▶ _Activity_
Find the word "degrees" in the data, then copy each line where it is found.

▶ _Entries shown_
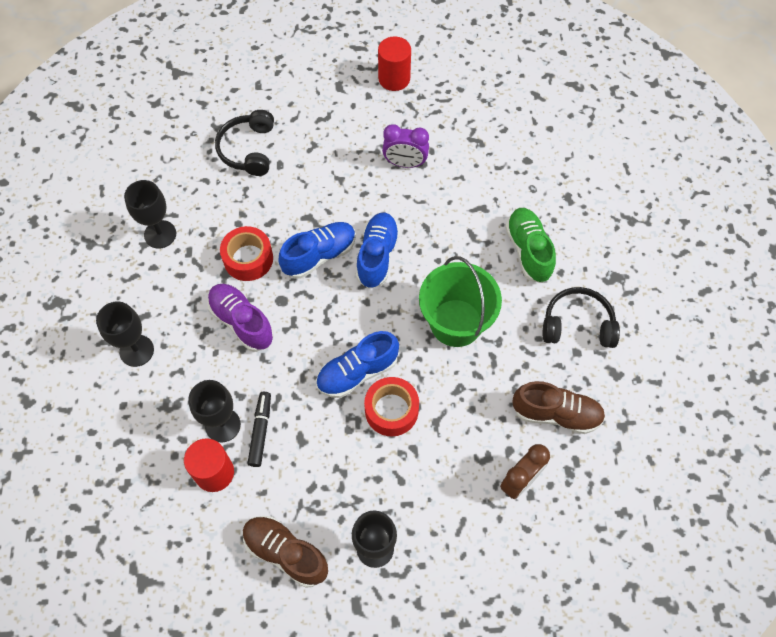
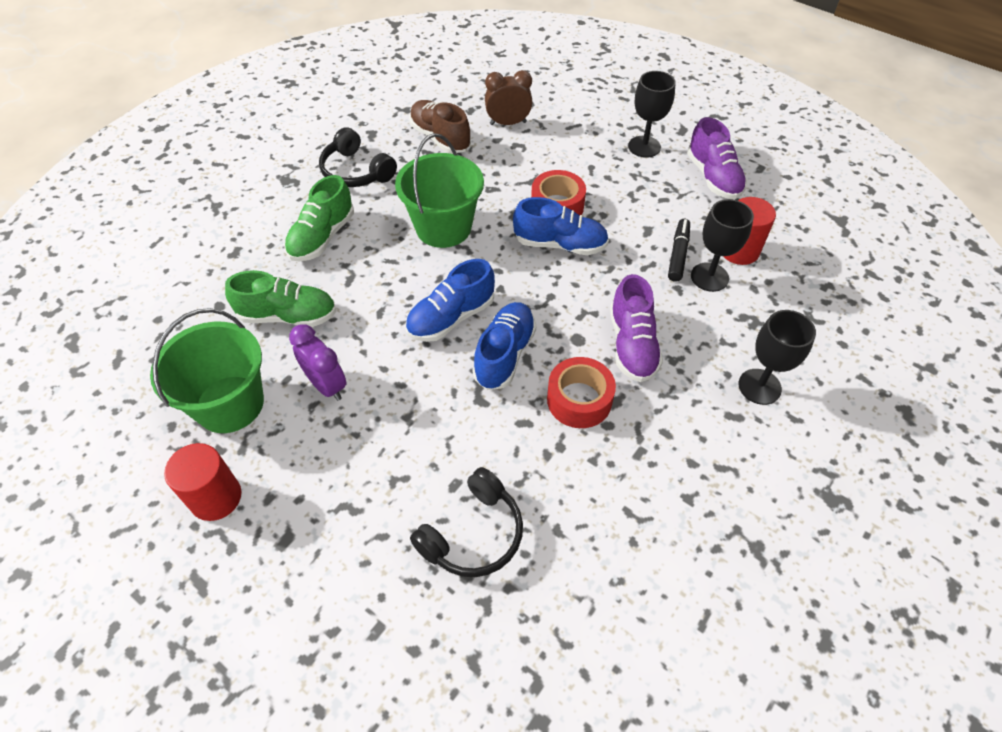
camera: 140 degrees left, 10 degrees down
(160, 234) = (660, 497): black goblet -> none
(260, 431) = (678, 254): black marker -> black marker turned 150 degrees clockwise
(286, 553) = (713, 177): brown shoe -> purple shoe
(319, 255) = (504, 354): blue shoe -> blue shoe turned 105 degrees clockwise
(444, 118) = (230, 404): none -> green bucket
(478, 184) = (288, 316): none -> green shoe

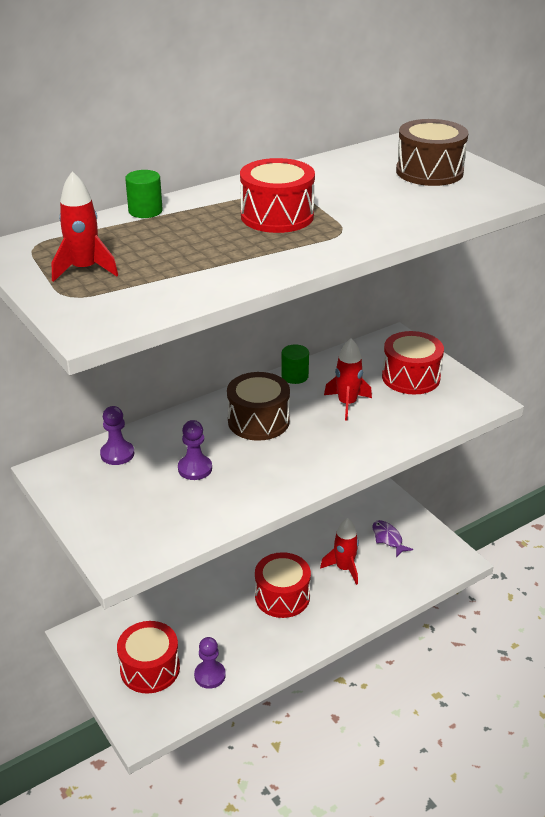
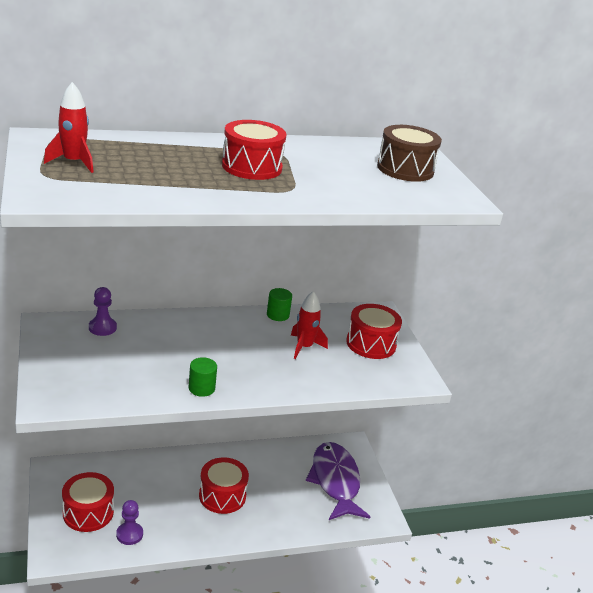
camera: 15 degrees right, 5 degrees down
(145, 211) = (157, 138): green cylinder -> green cylinder (201, 388)
(195, 469) = (151, 356): purple pawn -> none
(258, 421) = (225, 338): brown drum -> none
(344, 568) = (285, 491): red rocket -> none
(388, 538) = (335, 481): purple fish -> purple fish, size x2.29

▶ _Solution to this problem_
camera: 140 degrees left, 10 degrees down
(260, 431) = (678, 254): black marker -> black marker turned 150 degrees clockwise
(319, 255) = (504, 354): blue shoe -> blue shoe turned 105 degrees clockwise
camera: 15 degrees right, 5 degrees down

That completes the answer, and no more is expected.